AIM OF THE EXERCISE → Below are some records; output exactly the lines from the line with "(262, 530) = (154, 418): black" to the line with "(584, 389) = (552, 457): green", both ends kept, and nothing more.

EXTRACTED DATA →
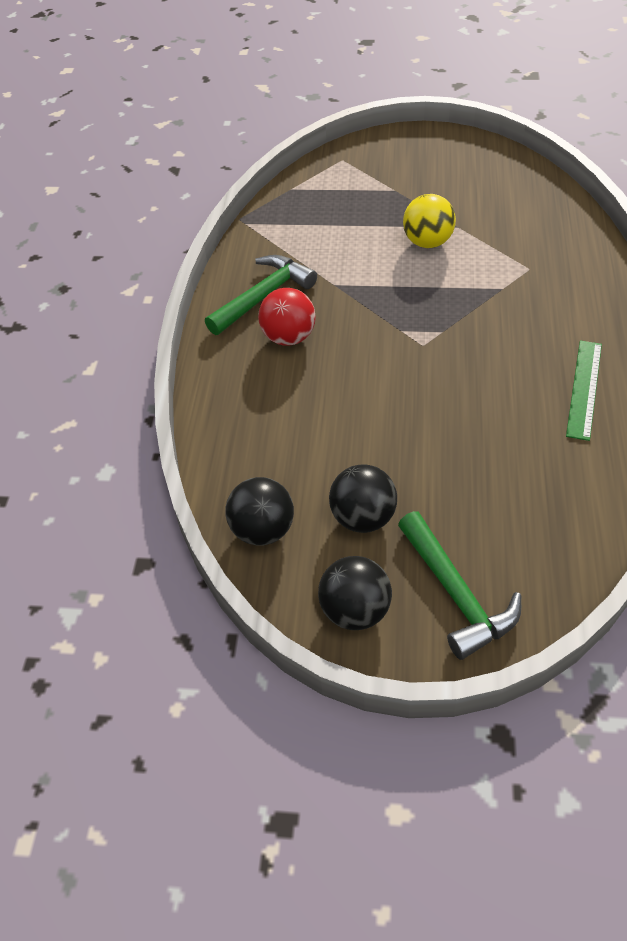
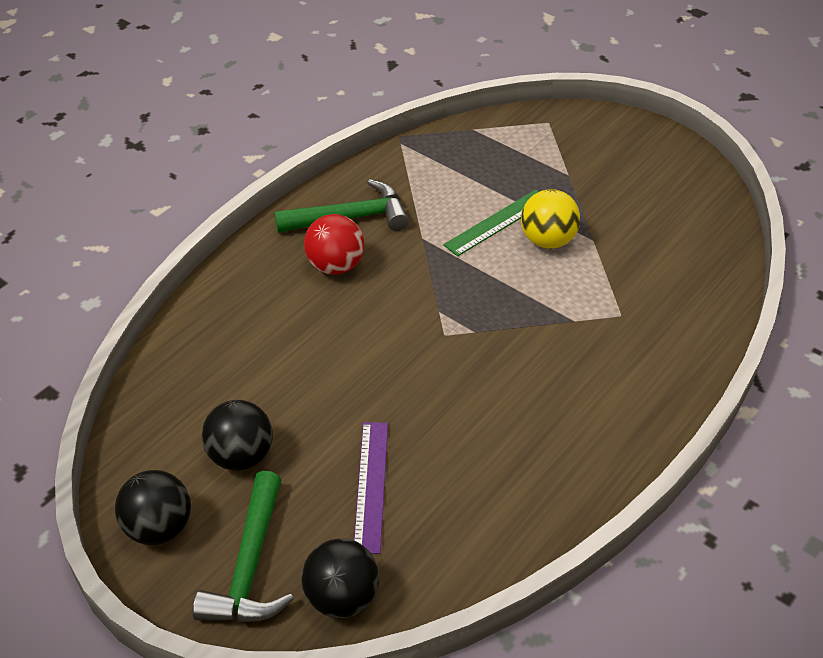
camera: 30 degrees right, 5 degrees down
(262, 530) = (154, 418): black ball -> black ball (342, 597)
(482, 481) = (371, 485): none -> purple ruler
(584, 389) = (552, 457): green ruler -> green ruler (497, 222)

...

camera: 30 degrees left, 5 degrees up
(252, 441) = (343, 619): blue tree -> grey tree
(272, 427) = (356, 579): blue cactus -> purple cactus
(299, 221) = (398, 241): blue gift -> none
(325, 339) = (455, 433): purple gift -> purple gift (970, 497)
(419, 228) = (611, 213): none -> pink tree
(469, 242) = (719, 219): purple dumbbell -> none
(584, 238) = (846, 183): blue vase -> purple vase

---

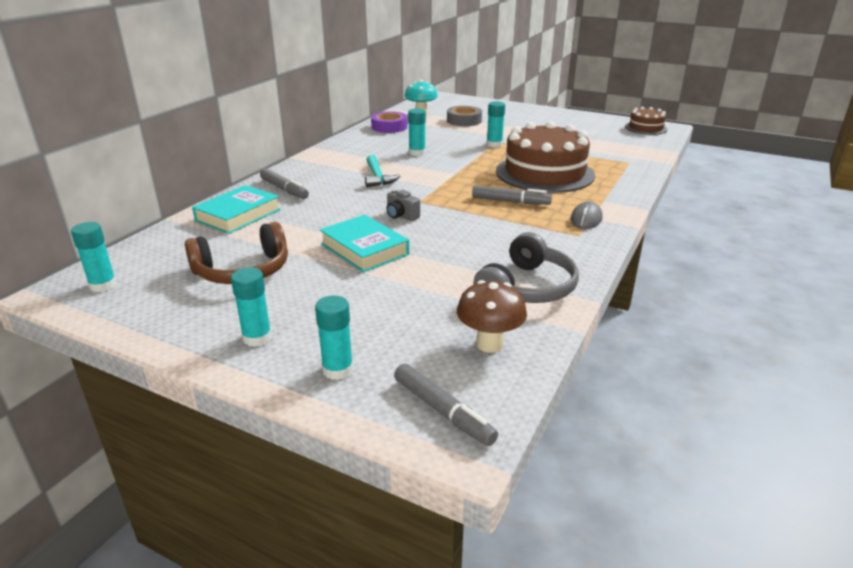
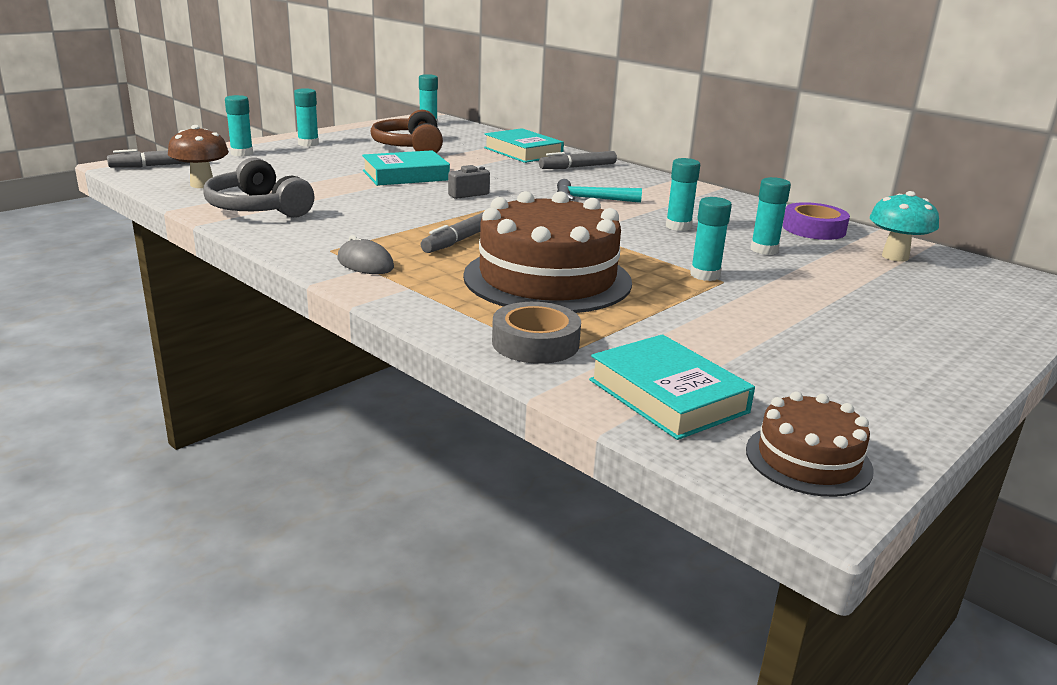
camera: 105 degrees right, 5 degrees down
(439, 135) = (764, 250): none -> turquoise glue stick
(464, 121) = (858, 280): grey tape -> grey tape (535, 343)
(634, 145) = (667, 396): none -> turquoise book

RESULT OF THIS EXERCISE →
(262, 530) = (154, 418): black ball -> black ball (342, 597)
(482, 481) = (371, 485): none -> purple ruler
(584, 389) = (552, 457): green ruler -> green ruler (497, 222)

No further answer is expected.